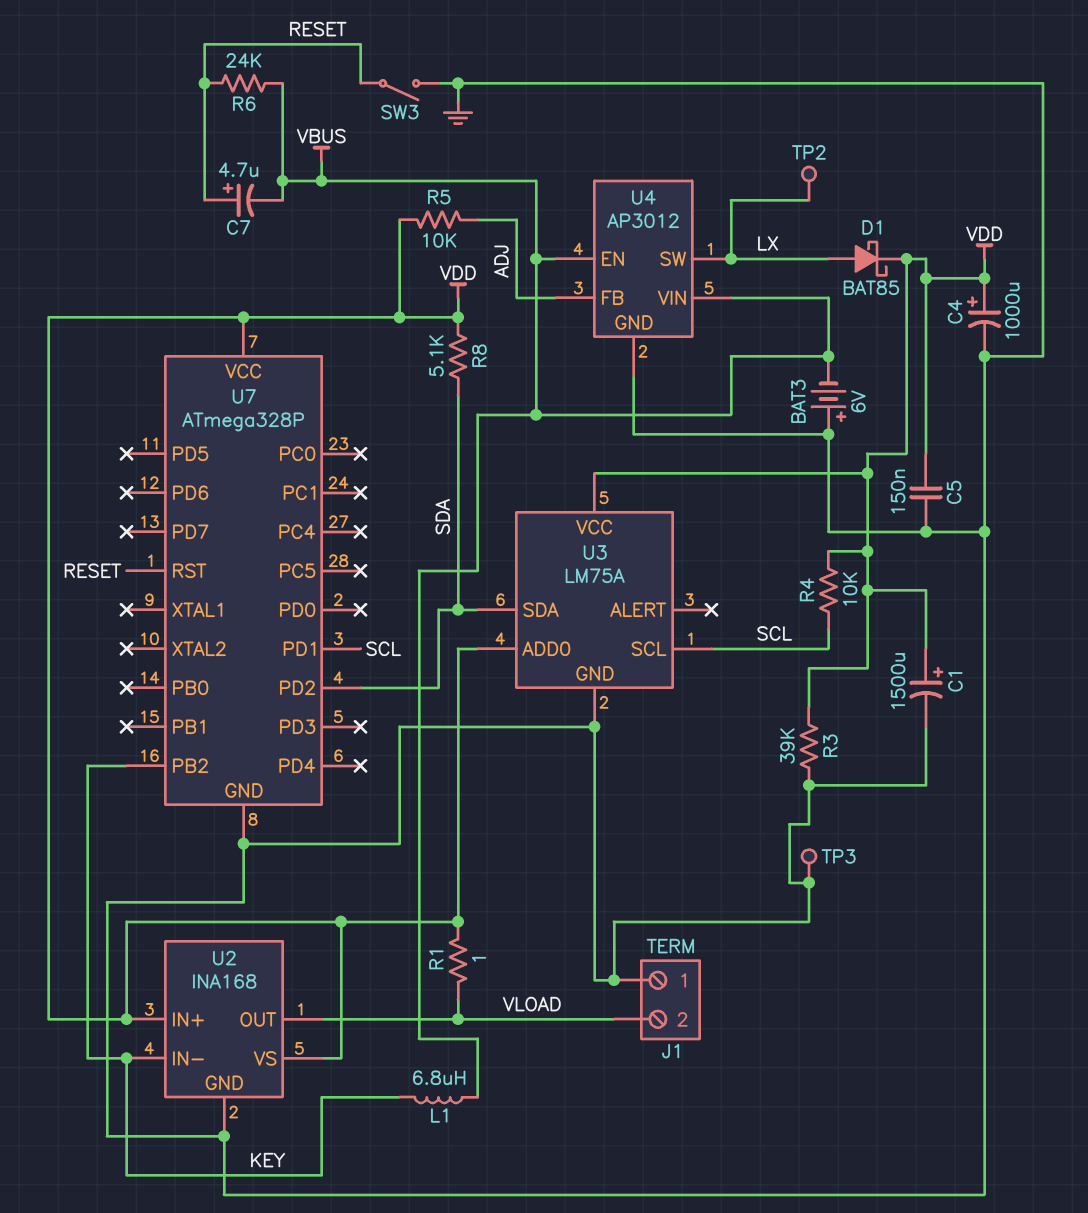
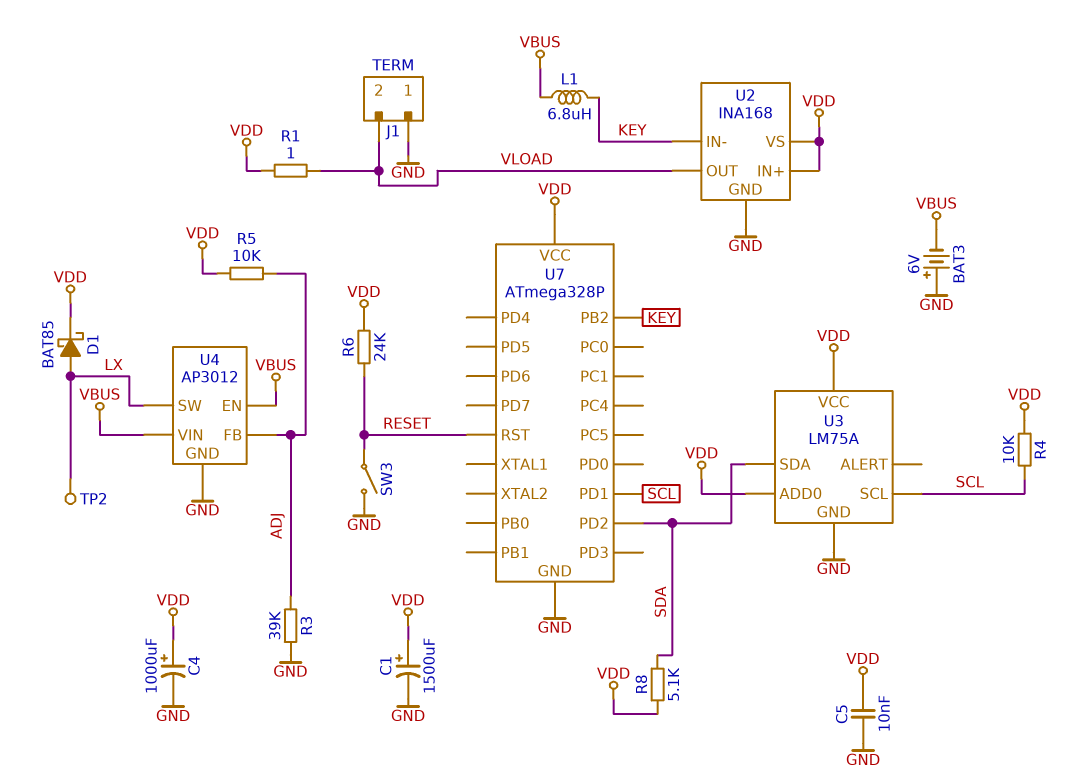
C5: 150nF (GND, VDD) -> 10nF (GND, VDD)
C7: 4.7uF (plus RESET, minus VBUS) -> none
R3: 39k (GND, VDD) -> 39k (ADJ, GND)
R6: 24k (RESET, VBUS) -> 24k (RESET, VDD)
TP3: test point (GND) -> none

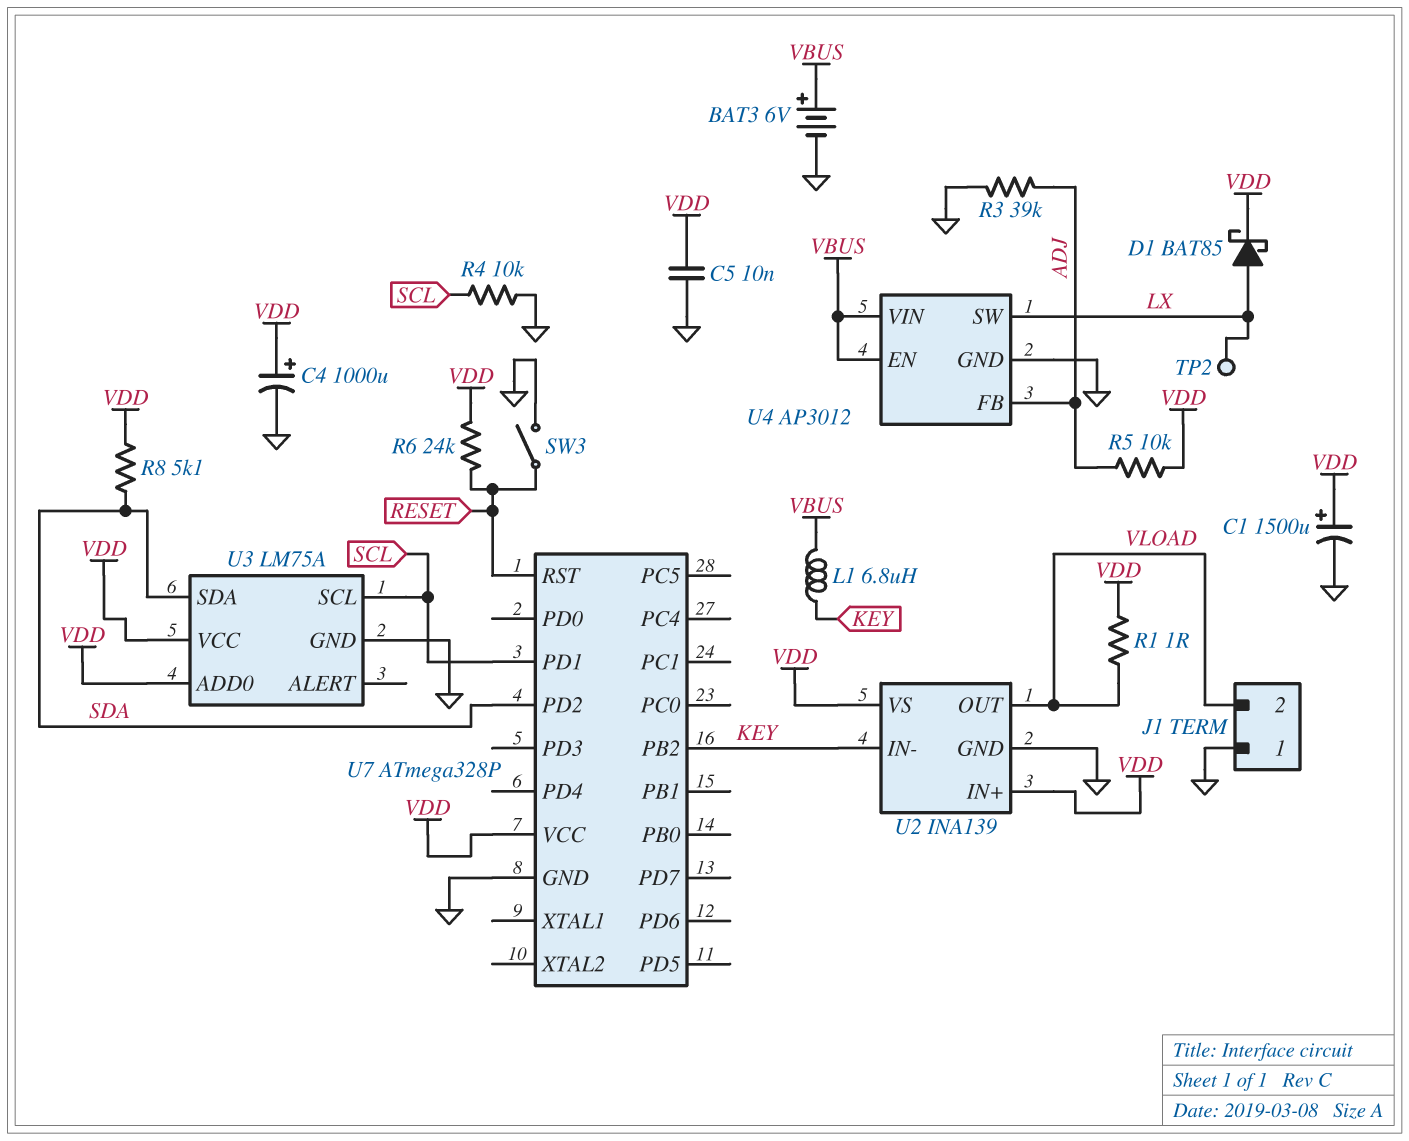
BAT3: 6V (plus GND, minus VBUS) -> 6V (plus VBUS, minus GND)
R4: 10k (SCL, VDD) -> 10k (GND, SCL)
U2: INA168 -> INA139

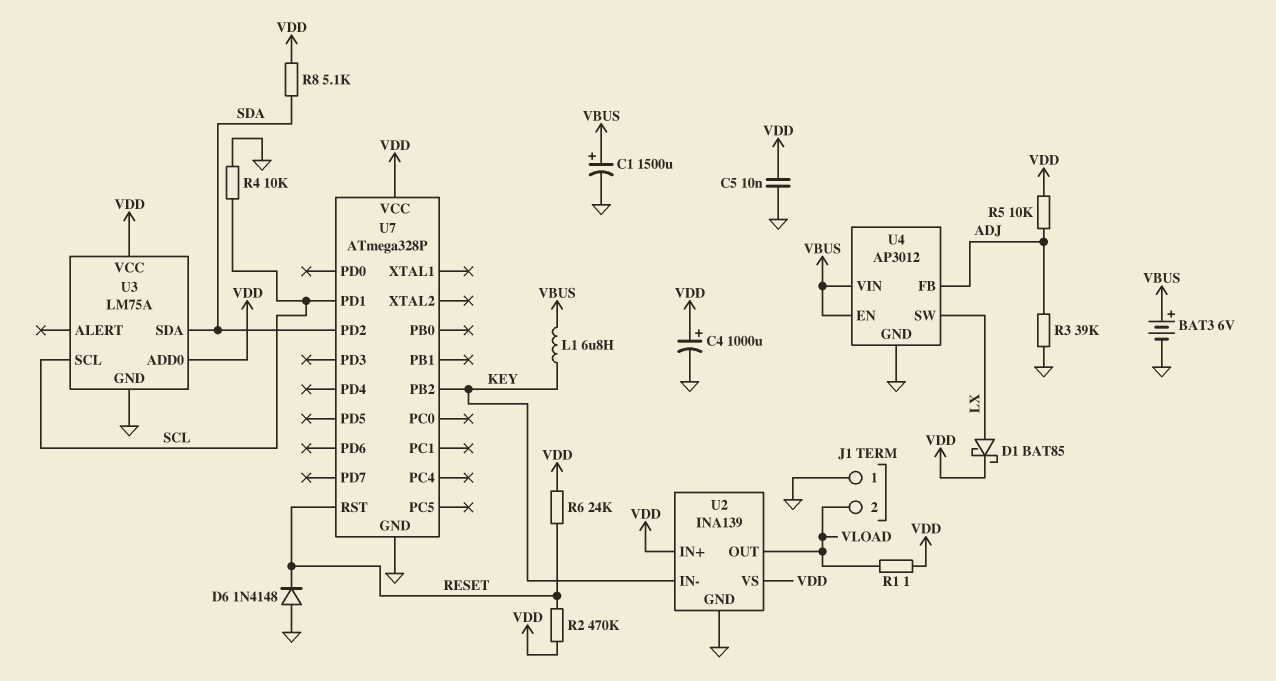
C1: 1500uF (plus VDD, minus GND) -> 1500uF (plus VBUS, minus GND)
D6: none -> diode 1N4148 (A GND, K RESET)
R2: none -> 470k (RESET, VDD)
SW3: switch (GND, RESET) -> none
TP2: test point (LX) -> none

=-=-=

What is required: A faithful copy of the data above is wanted, with every image left out.

Result of the exercise:
C5: 150nF (GND, VDD) -> 10nF (GND, VDD)
C7: 4.7uF (plus RESET, minus VBUS) -> none
R3: 39k (GND, VDD) -> 39k (ADJ, GND)
R6: 24k (RESET, VBUS) -> 24k (RESET, VDD)
TP3: test point (GND) -> none

BAT3: 6V (plus GND, minus VBUS) -> 6V (plus VBUS, minus GND)
R4: 10k (SCL, VDD) -> 10k (GND, SCL)
U2: INA168 -> INA139

C1: 1500uF (plus VDD, minus GND) -> 1500uF (plus VBUS, minus GND)
D6: none -> diode 1N4148 (A GND, K RESET)
R2: none -> 470k (RESET, VDD)
SW3: switch (GND, RESET) -> none
TP2: test point (LX) -> none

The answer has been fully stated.